### EXERCISE BRIEF:
Rewrite the entries from the line containing "private (499, 1173)" through the end of the entries as a JSON list of strings, one string per line, skipping blank lines. Leave the pictures out of the answer.

### DATA PROVIDED:
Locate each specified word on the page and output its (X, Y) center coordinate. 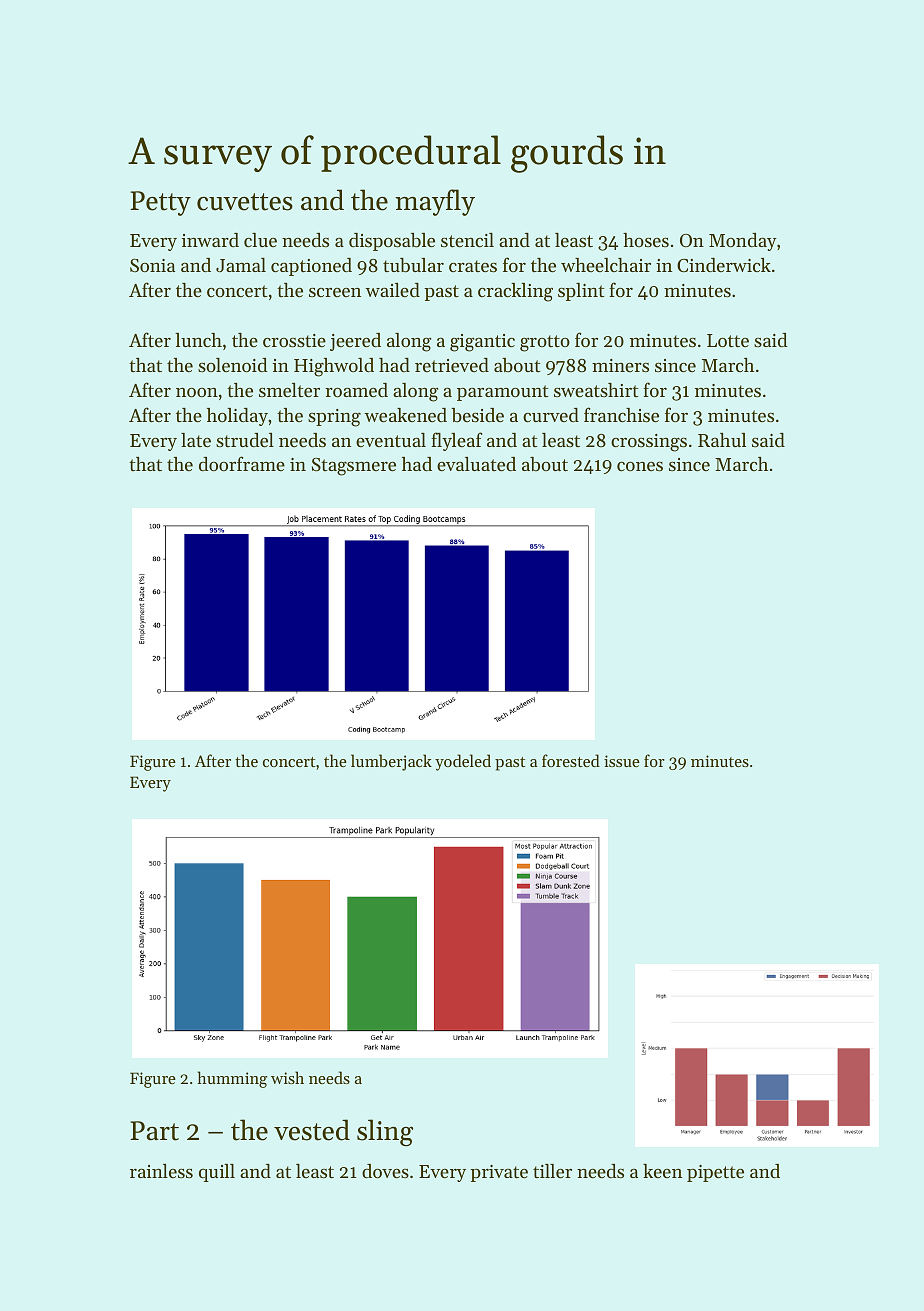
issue (622, 761)
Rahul (722, 440)
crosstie (294, 340)
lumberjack (391, 762)
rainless (161, 1171)
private (499, 1173)
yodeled (463, 762)
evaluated (476, 464)
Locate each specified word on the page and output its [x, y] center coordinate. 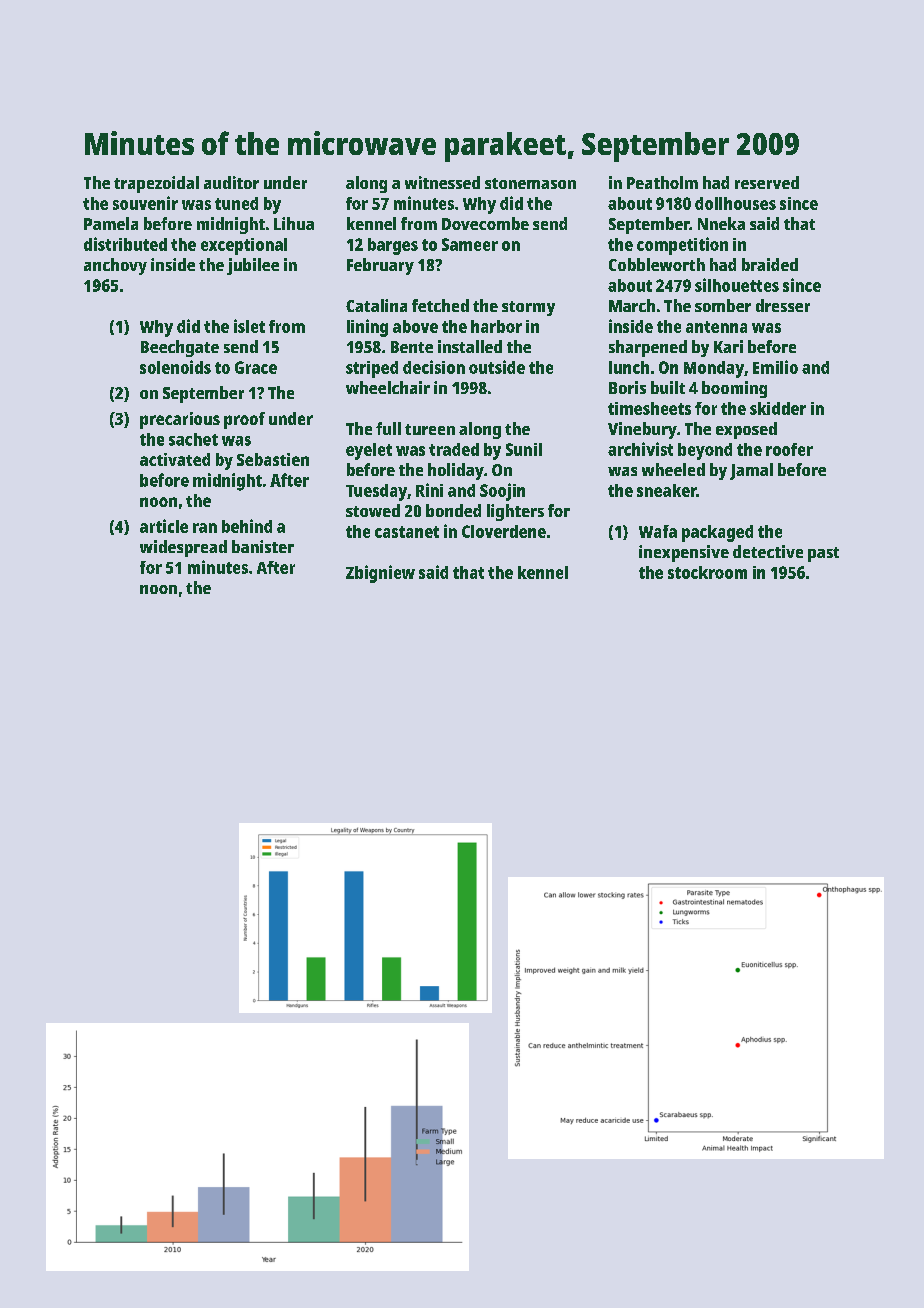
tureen [430, 429]
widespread [183, 548]
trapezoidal [156, 184]
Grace [256, 367]
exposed [746, 430]
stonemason [530, 183]
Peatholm [662, 182]
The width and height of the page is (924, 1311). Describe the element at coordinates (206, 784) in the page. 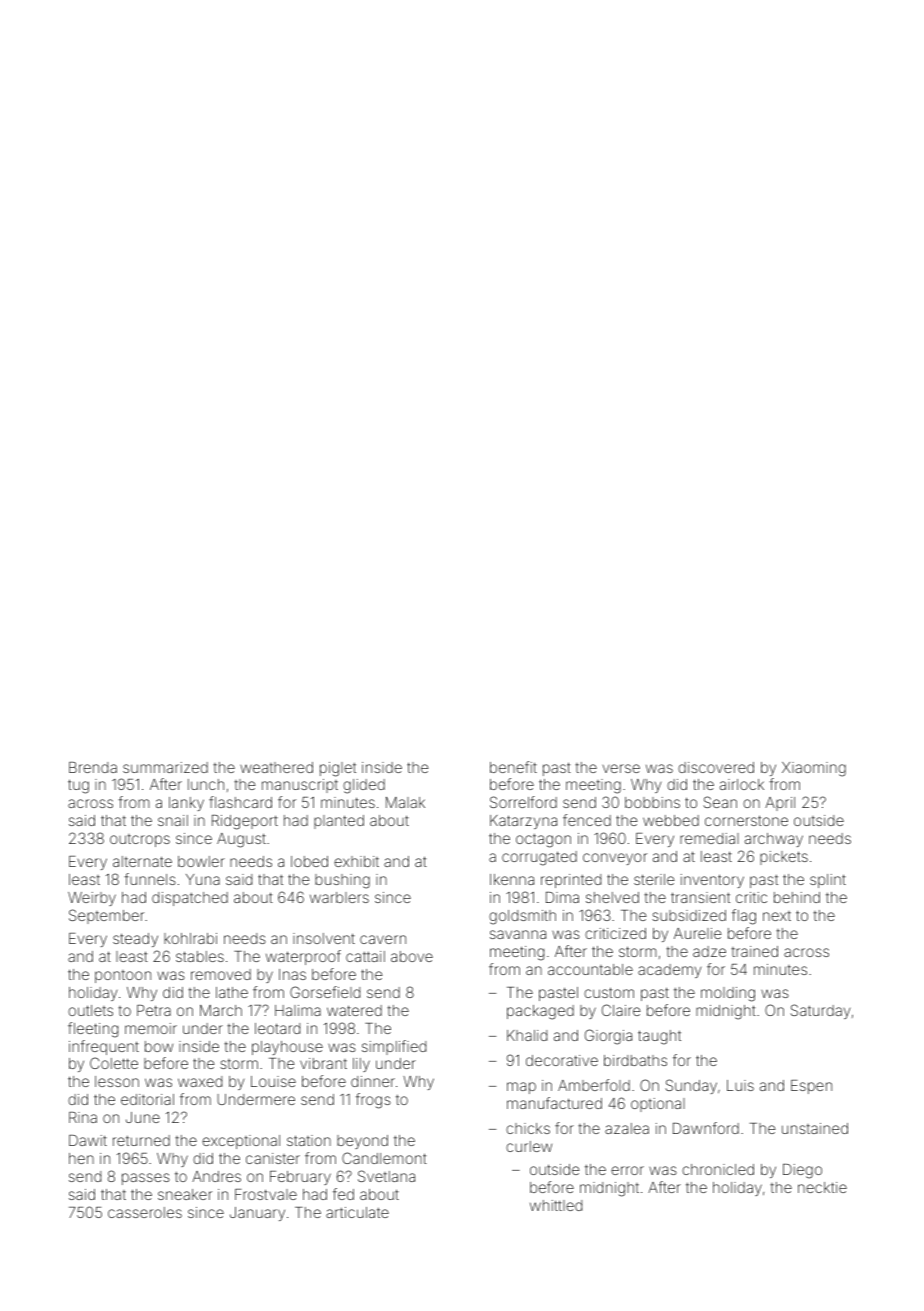

I see `lunch` at that location.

### THE SOLUTION:
[
  "private (499, 1173)",
  "yodeled (463, 762)",
  "evaluated (476, 464)",
  "Locate each specified word on the page and output its [x, y] center coordinate. ",
  "tureen [430, 429]",
  "widespread [183, 548]",
  "trapezoidal [156, 184]",
  "Grace [256, 367]",
  "exposed [746, 430]",
  "stonemason [530, 183]",
  "Peatholm [662, 182]",
  "The width and height of the page is (924, 1311). Describe the element at coordinates (206, 784) in the page. ",
  "I see `lunch` at that location."
]